=== Recorded data ===

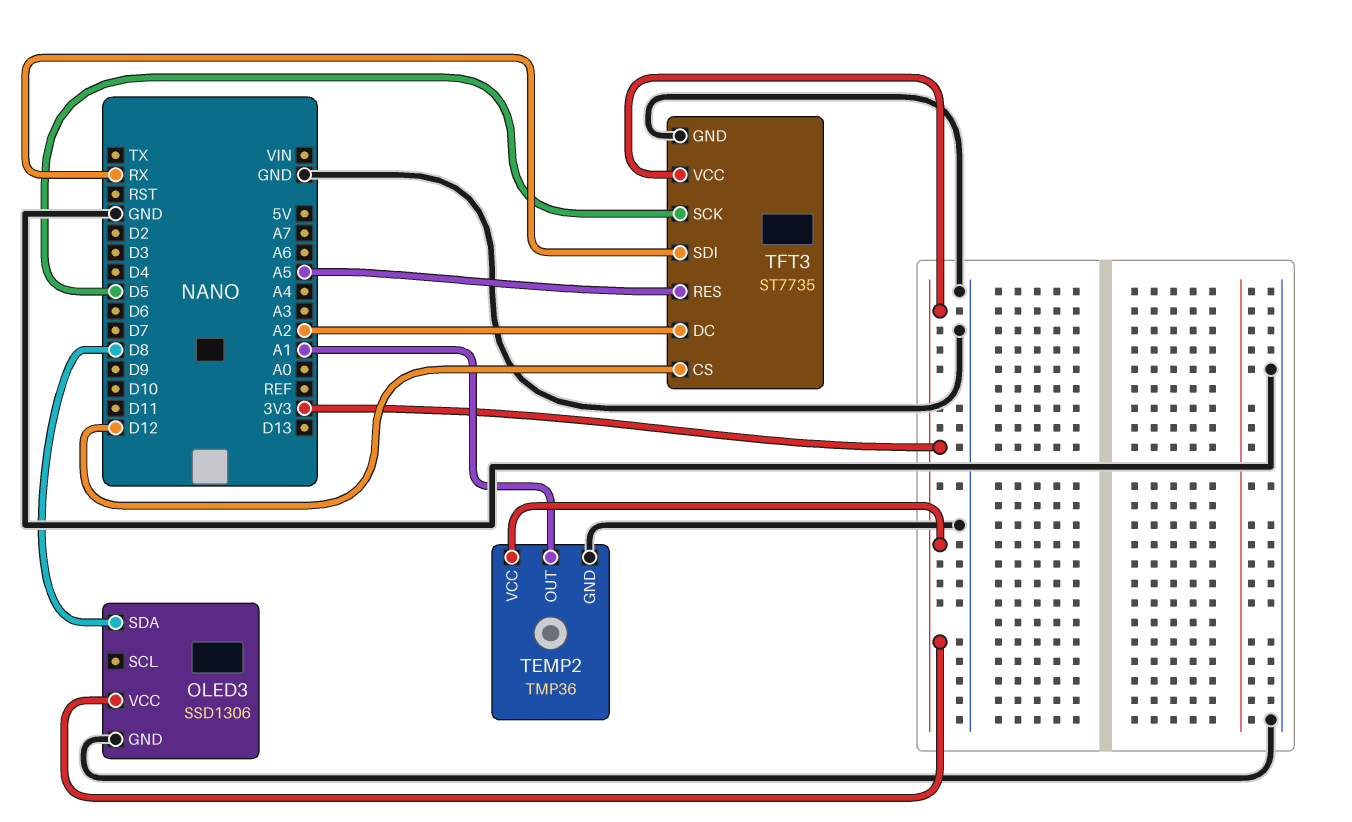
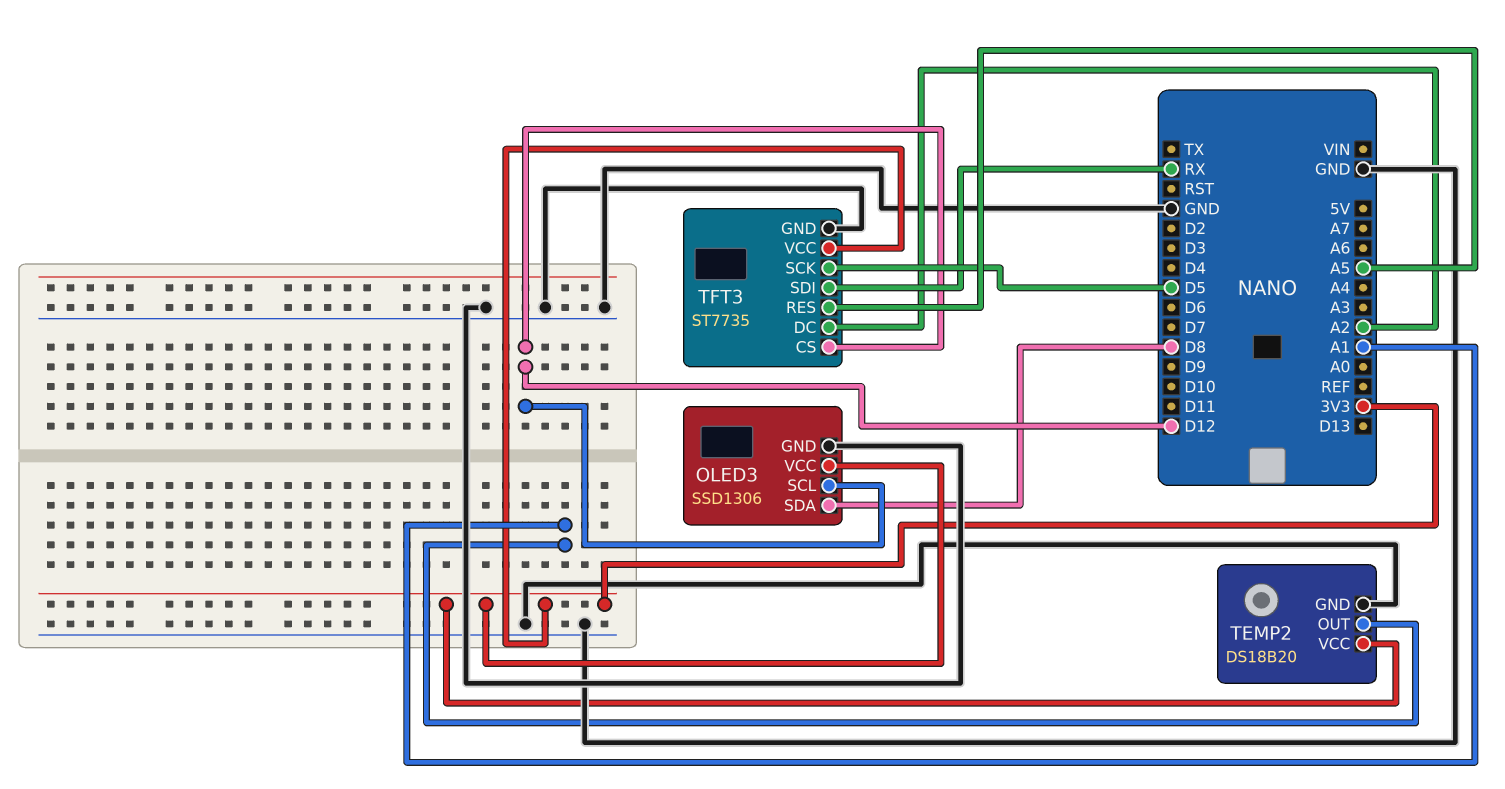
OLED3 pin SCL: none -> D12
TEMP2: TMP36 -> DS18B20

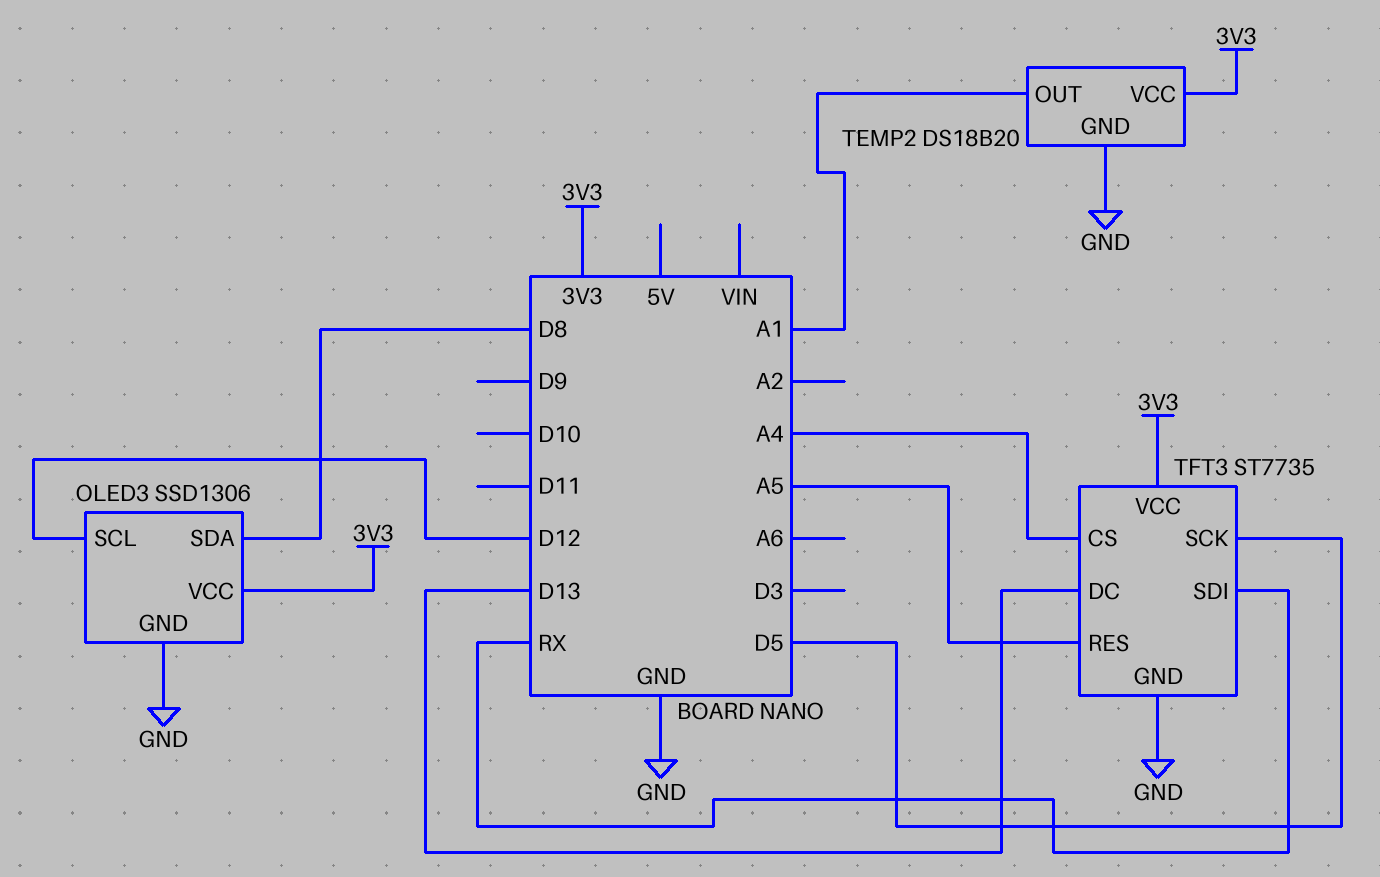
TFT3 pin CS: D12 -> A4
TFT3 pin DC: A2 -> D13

===
=== Recorded data ===

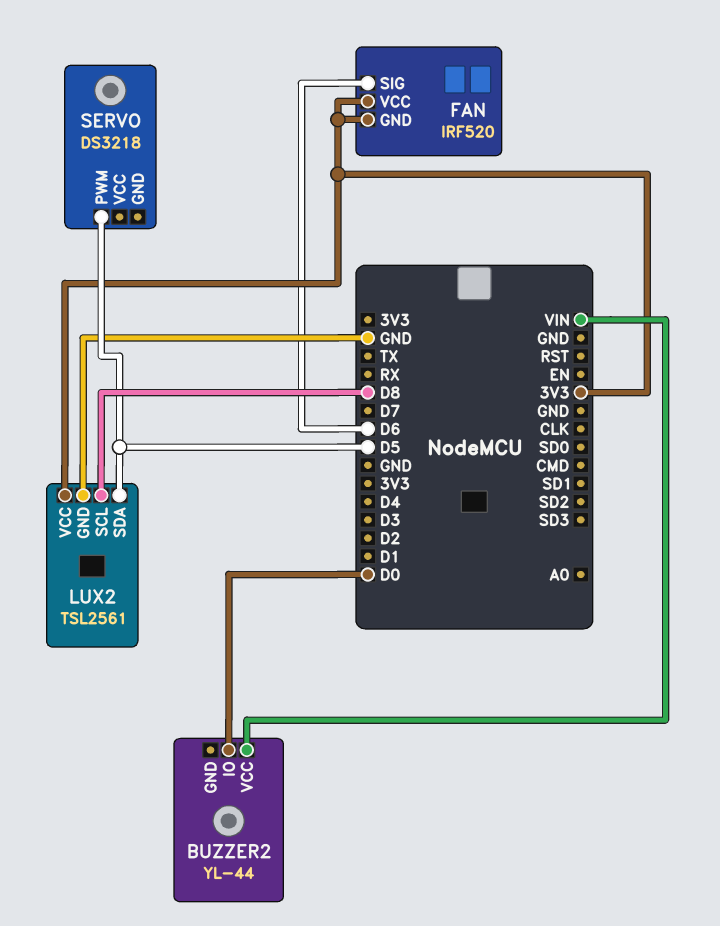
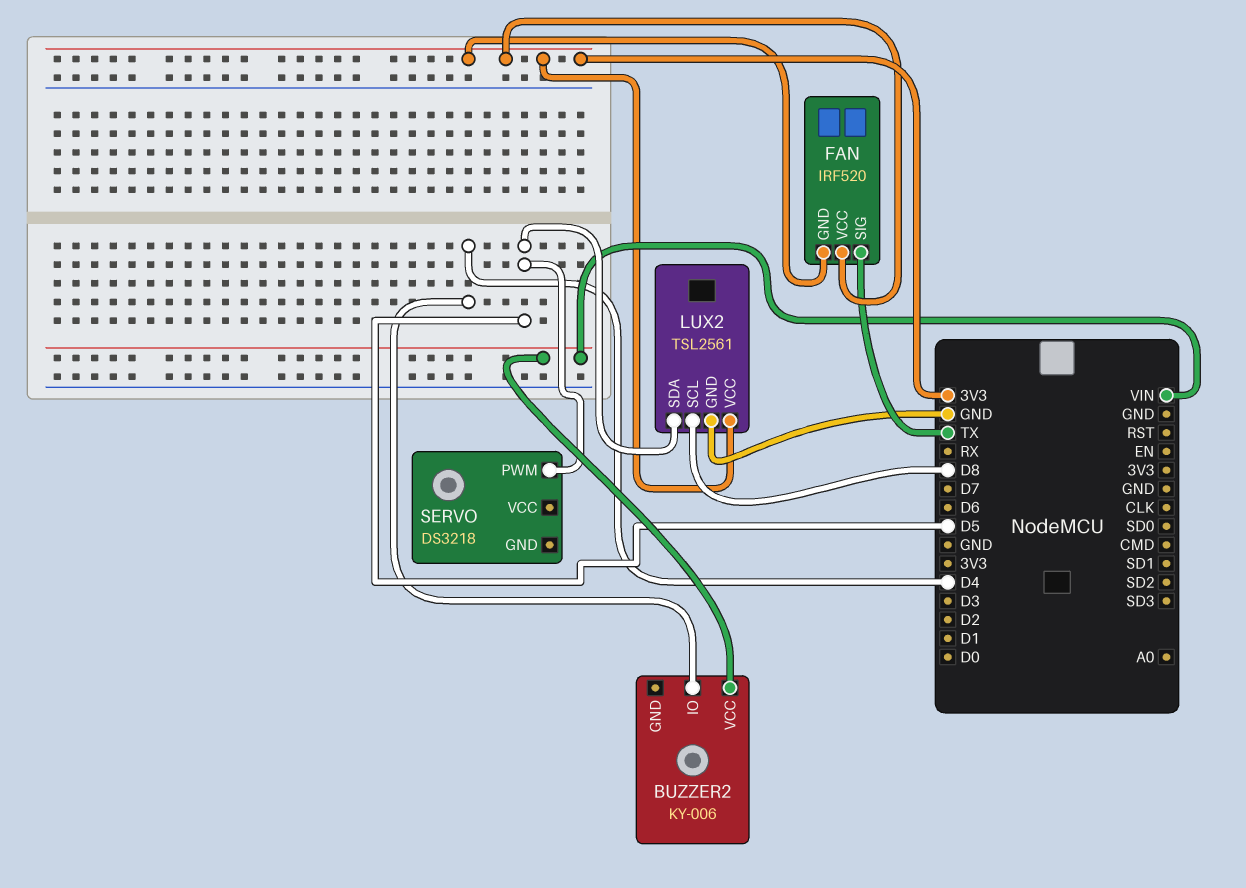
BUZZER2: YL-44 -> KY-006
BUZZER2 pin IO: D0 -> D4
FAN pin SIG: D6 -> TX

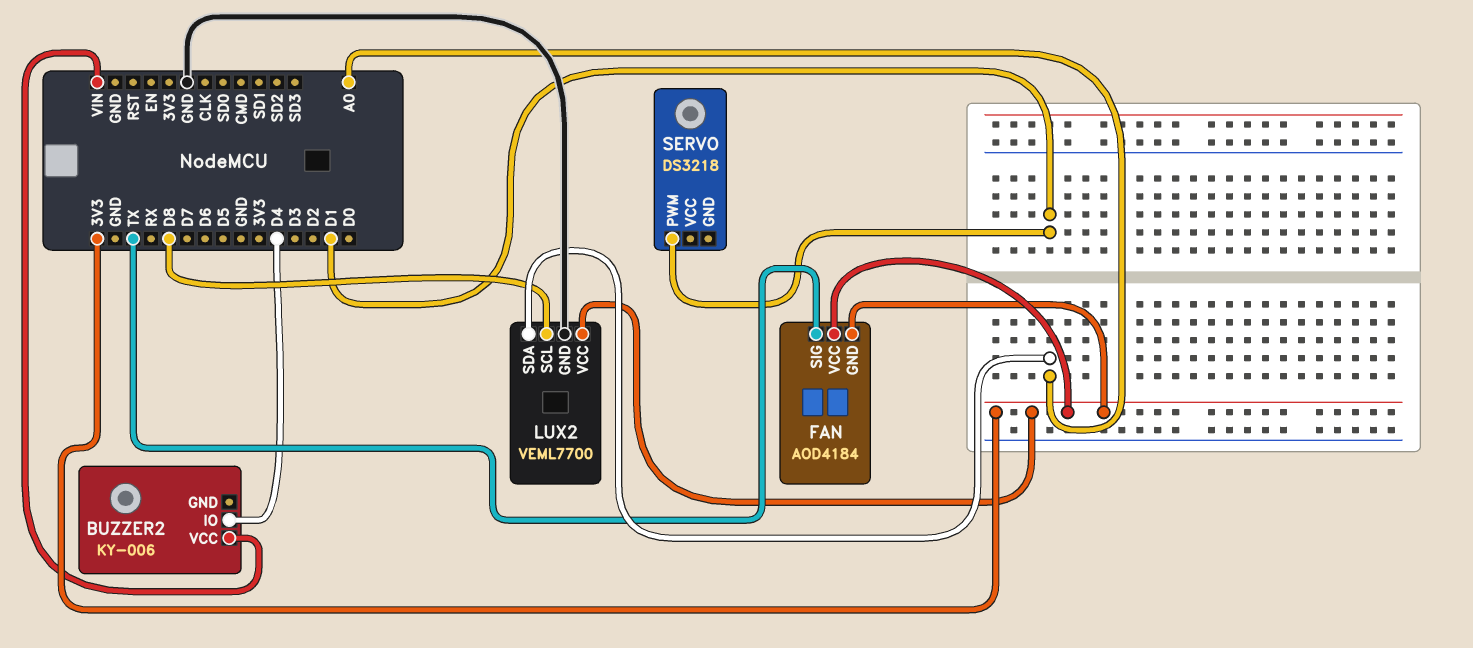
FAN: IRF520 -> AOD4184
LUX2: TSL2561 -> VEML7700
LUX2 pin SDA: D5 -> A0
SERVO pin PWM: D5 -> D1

===

> _The task_
Output exactly the lines above, beginning at the one with "FAN pin SIG: D6 -> TX" and stopping after the one with "SERVO pin PWM: D5 -> D1". Pictures are to be omitted.

> _Expected answer_
FAN pin SIG: D6 -> TX

FAN: IRF520 -> AOD4184
LUX2: TSL2561 -> VEML7700
LUX2 pin SDA: D5 -> A0
SERVO pin PWM: D5 -> D1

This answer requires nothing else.